-- Information given follows --
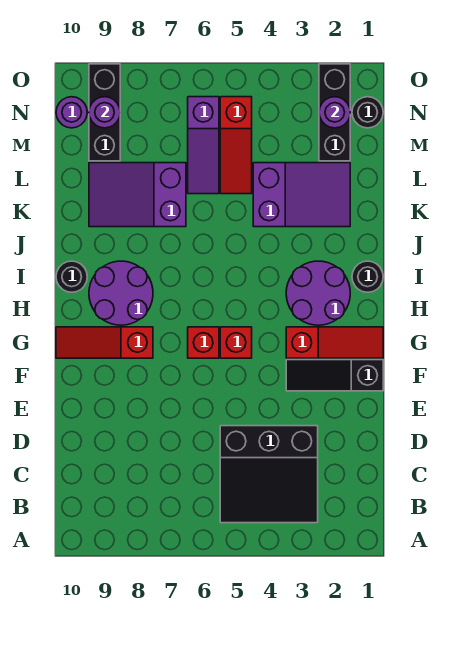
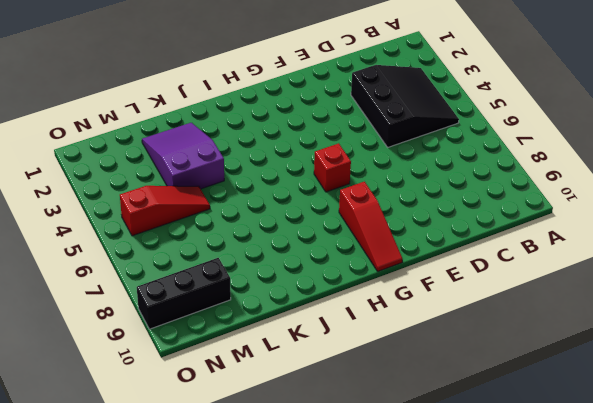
none -> black slope F1:F3 level 1 top 1
none -> red slope G1:G3 level 1 top 3
none -> red brick G5 level 1

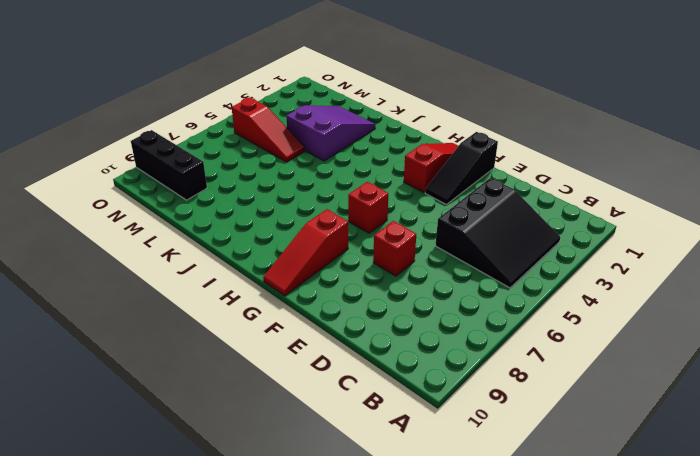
red brick E7 level 1 -> red brick G5 level 1
none -> purple round brick H2:I3 level 1
none -> purple round brick H8:I9 level 1
none -> black round brick I1 level 1

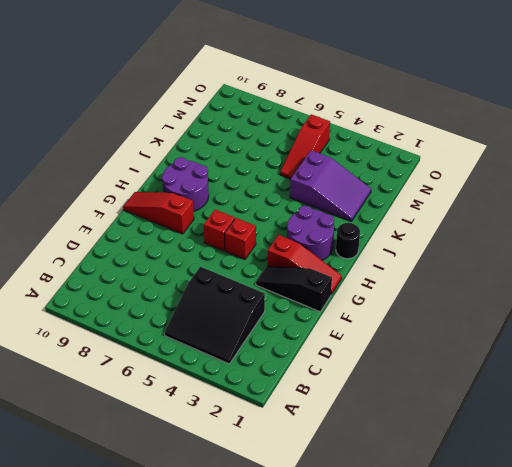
none -> black round brick I10 level 1
none -> purple slope K7:L9 level 1 top 7
none -> purple slope L6:N6 level 1 top N

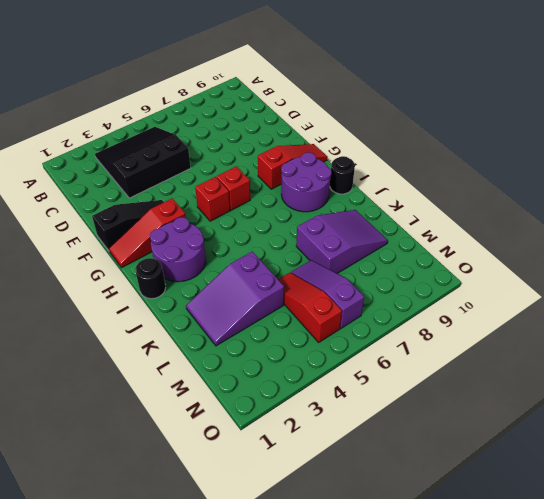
none -> black brick M2:O2 level 1
none -> black brick M9:O9 level 1
none -> black round brick N1 level 1

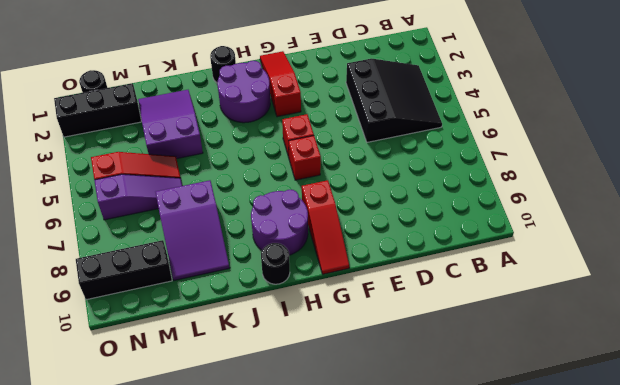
none -> black slope F1:F3 level 1 top 1
none -> purple round brick N10 level 1
none -> purple round brick N2 level 2

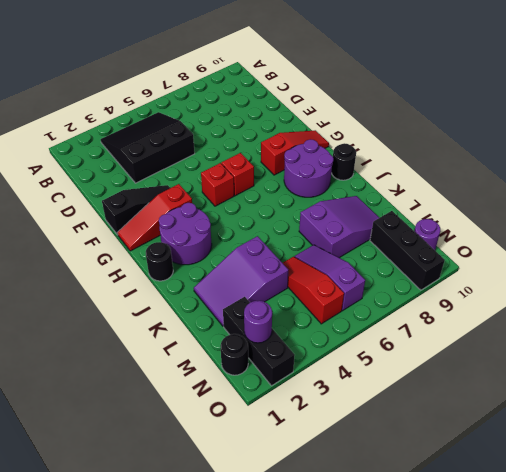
none -> purple round brick N9 level 2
-- Information given concluded --
Copy the listing above exactly, but only from the line with "none -> red slope G1:G3 level 1 top 3" through the line with "none -> black round brick N1 level 1", including those two lines and excluding any picture.

## [Result]
none -> red slope G1:G3 level 1 top 3
none -> red brick G5 level 1

red brick E7 level 1 -> red brick G5 level 1
none -> purple round brick H2:I3 level 1
none -> purple round brick H8:I9 level 1
none -> black round brick I1 level 1

none -> black round brick I10 level 1
none -> purple slope K7:L9 level 1 top 7
none -> purple slope L6:N6 level 1 top N

none -> black brick M2:O2 level 1
none -> black brick M9:O9 level 1
none -> black round brick N1 level 1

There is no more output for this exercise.